Problem details ->
Beneath this instruction is a listing; print exactly the lines in it starting at the line that contains "blue diamond: (304, 556)" and going through the line that contains "brown hexagon: (393, 788)".

Exercise inputs ->
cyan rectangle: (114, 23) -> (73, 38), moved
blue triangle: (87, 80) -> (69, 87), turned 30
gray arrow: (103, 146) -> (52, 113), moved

---

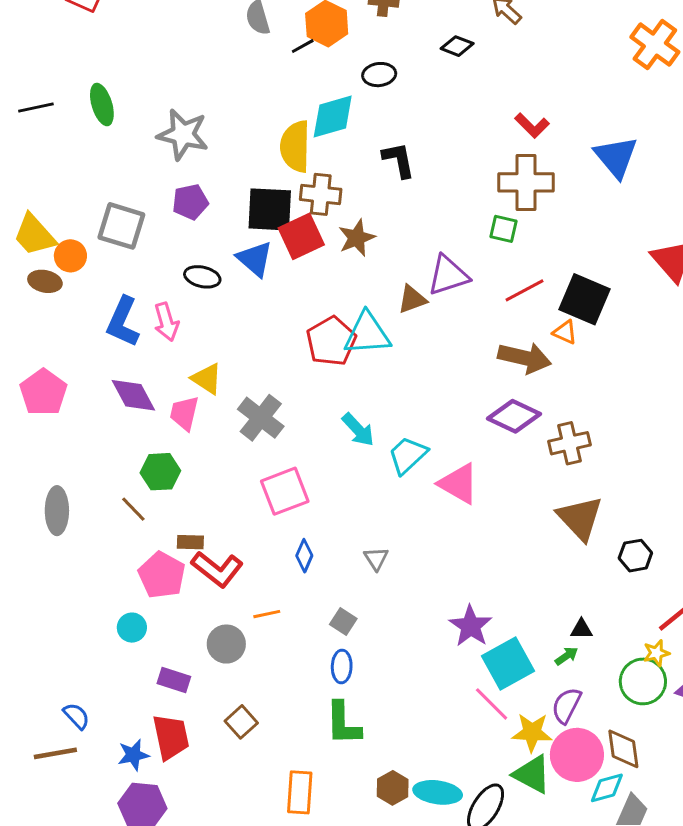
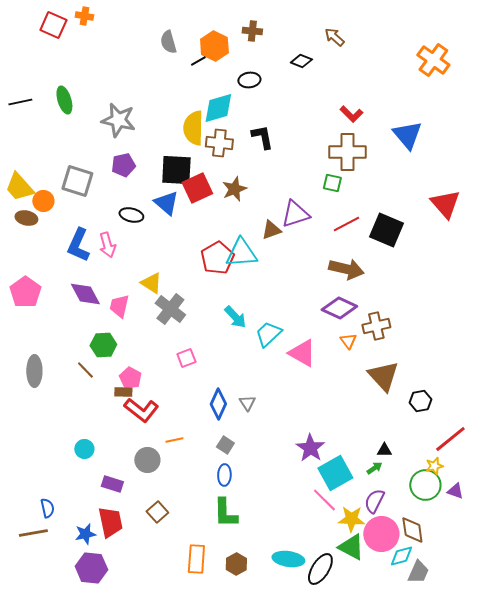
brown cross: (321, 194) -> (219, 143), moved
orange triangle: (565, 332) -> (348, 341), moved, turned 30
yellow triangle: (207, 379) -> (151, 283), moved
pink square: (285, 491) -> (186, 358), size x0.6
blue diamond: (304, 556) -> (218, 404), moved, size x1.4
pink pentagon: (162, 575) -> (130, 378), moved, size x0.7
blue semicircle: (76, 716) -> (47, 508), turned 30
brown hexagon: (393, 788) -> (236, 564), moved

The answer ->
blue diamond: (304, 556) -> (218, 404), moved, size x1.4
pink pentagon: (162, 575) -> (130, 378), moved, size x0.7
blue semicircle: (76, 716) -> (47, 508), turned 30
brown hexagon: (393, 788) -> (236, 564), moved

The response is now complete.